▶ [WORK REQUIRED]:
Transcribe the entries below exactly, starting with the line that has "pos2: [380, 92]" and stopping after the line that has "before: candle in scarlet"; no pictures belong in the copy.

(Object correspondence data)
-------------------------

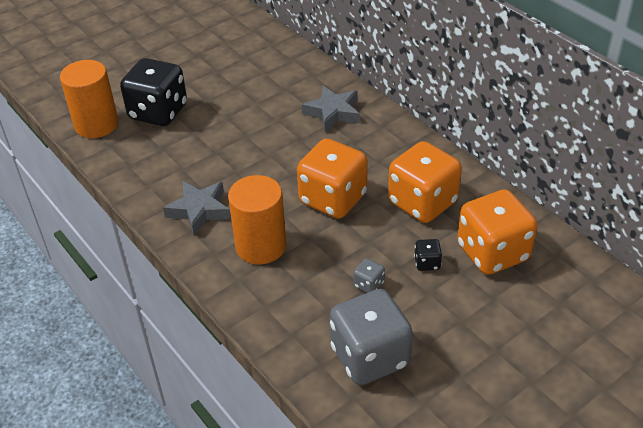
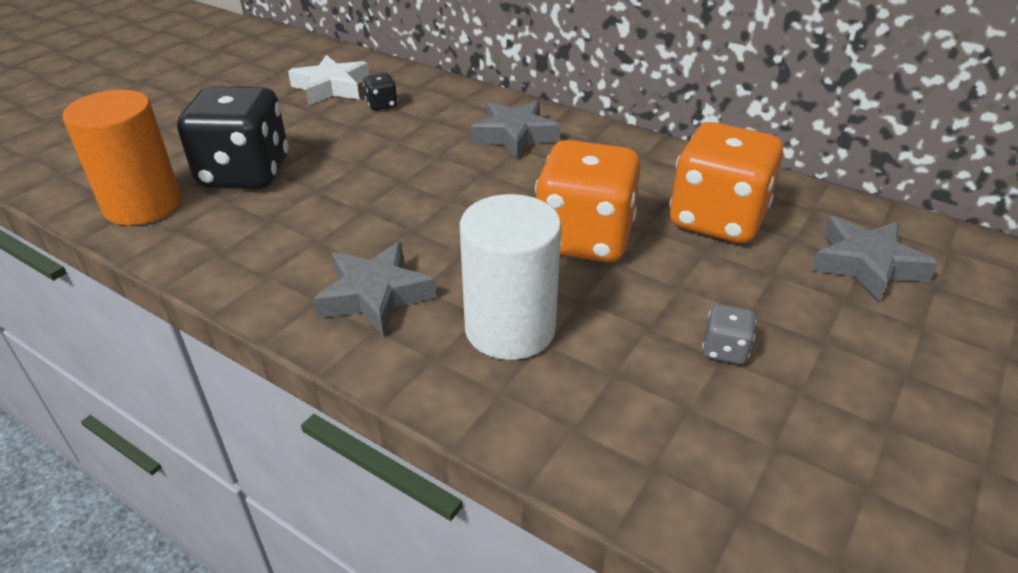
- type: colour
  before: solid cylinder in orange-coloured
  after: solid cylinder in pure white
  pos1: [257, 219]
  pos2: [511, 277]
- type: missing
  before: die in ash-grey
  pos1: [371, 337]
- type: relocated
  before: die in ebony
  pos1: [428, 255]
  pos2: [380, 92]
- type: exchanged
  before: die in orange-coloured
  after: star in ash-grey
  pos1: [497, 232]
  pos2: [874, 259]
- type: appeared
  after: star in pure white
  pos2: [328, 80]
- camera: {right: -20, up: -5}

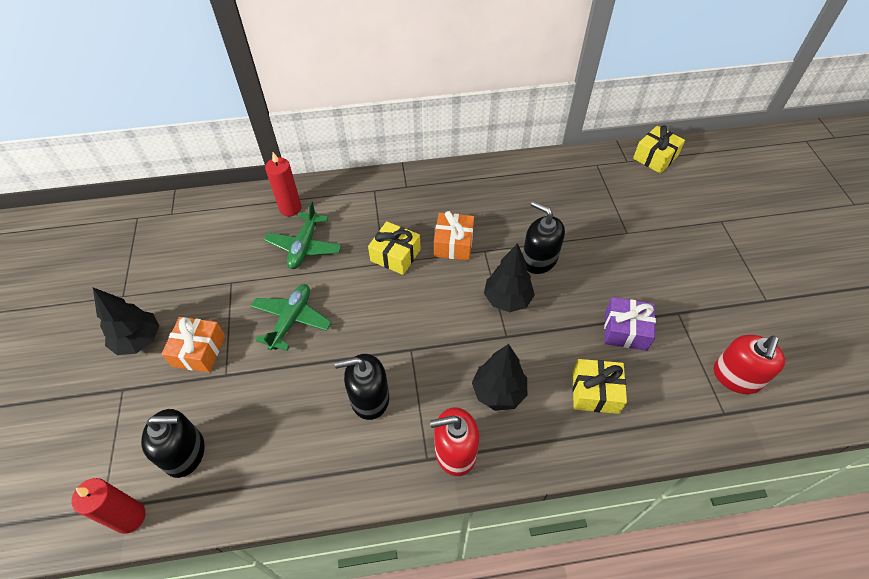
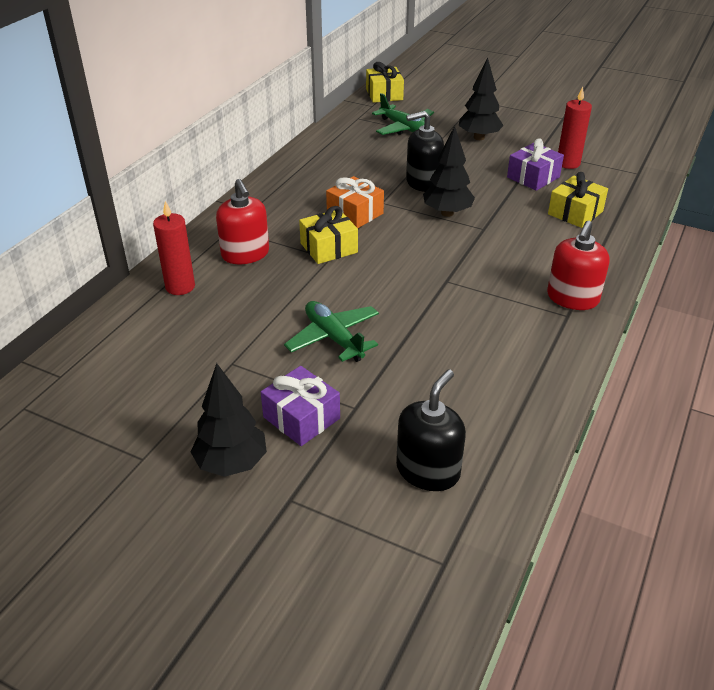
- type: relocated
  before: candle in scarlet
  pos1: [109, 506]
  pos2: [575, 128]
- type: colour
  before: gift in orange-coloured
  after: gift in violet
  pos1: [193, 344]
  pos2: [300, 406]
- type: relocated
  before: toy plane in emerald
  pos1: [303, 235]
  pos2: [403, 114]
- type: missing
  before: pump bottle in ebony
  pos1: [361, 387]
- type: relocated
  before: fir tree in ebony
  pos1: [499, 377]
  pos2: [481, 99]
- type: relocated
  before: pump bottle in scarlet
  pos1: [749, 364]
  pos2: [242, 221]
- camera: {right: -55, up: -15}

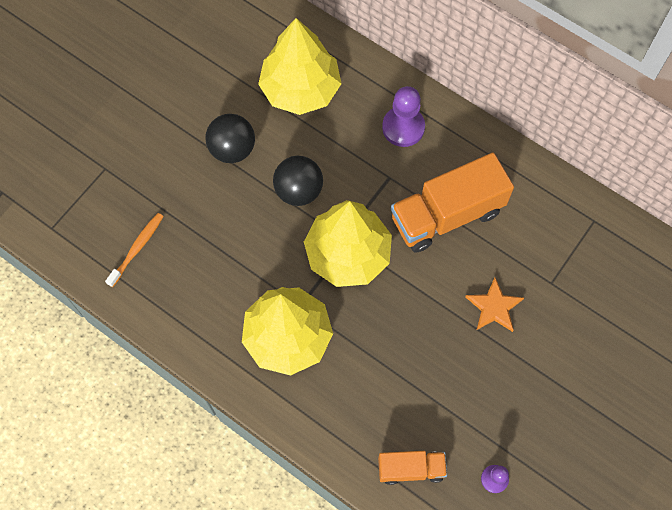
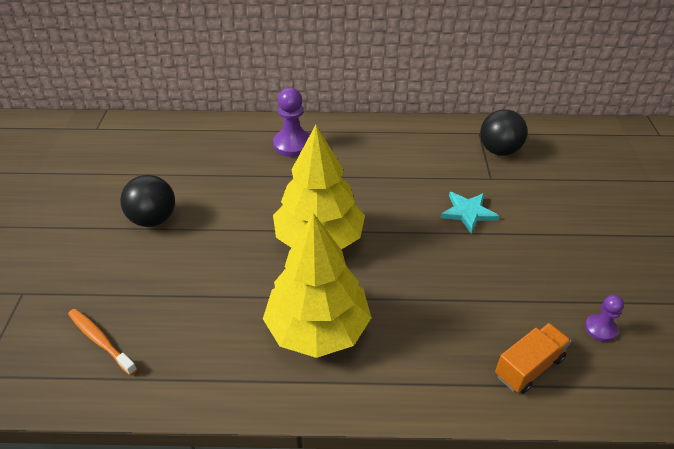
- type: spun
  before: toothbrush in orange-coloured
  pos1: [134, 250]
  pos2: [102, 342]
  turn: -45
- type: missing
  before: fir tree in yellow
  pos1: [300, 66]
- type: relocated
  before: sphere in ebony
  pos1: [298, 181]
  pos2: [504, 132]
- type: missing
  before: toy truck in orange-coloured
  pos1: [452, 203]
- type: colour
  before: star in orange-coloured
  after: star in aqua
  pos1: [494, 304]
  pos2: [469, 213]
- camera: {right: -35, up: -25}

-------------------------

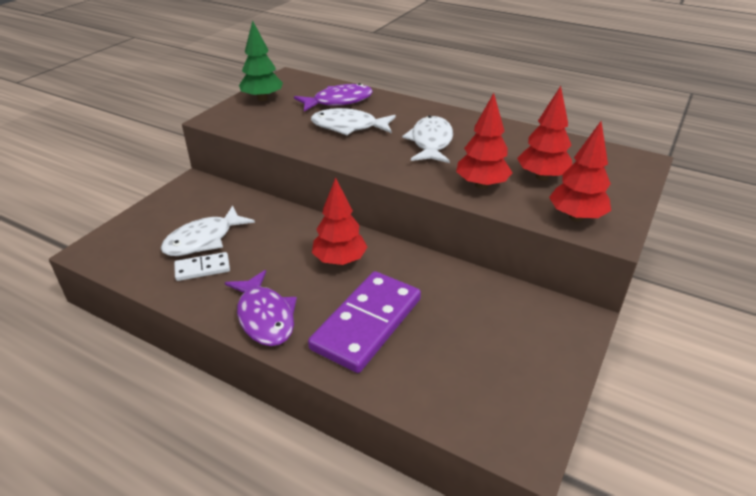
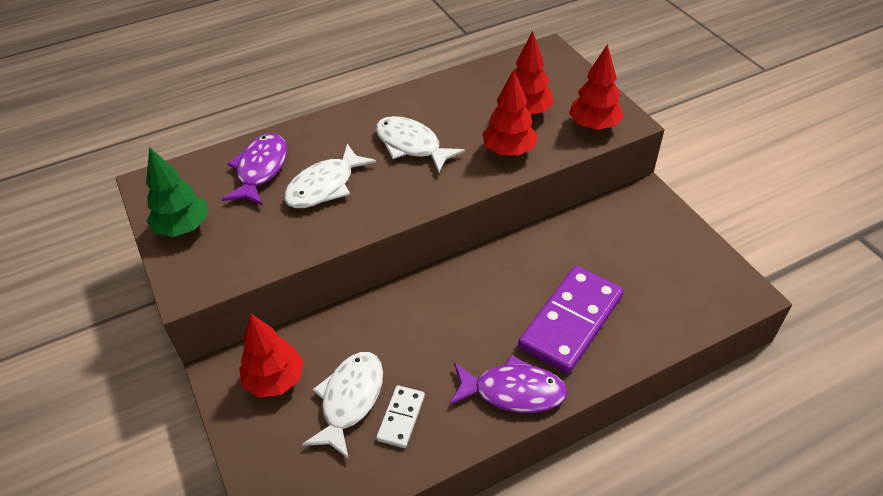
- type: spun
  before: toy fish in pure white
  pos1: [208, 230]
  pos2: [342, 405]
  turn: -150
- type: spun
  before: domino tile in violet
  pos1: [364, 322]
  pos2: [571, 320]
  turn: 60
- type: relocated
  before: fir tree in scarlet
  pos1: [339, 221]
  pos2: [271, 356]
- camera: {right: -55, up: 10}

-------------------------

▶ [REPLY]:
  pos2: [380, 92]
- type: exchanged
  before: die in orange-coloured
  after: star in ash-grey
  pos1: [497, 232]
  pos2: [874, 259]
- type: appeared
  after: star in pure white
  pos2: [328, 80]
- camera: {right: -20, up: -5}

- type: relocated
  before: candle in scarlet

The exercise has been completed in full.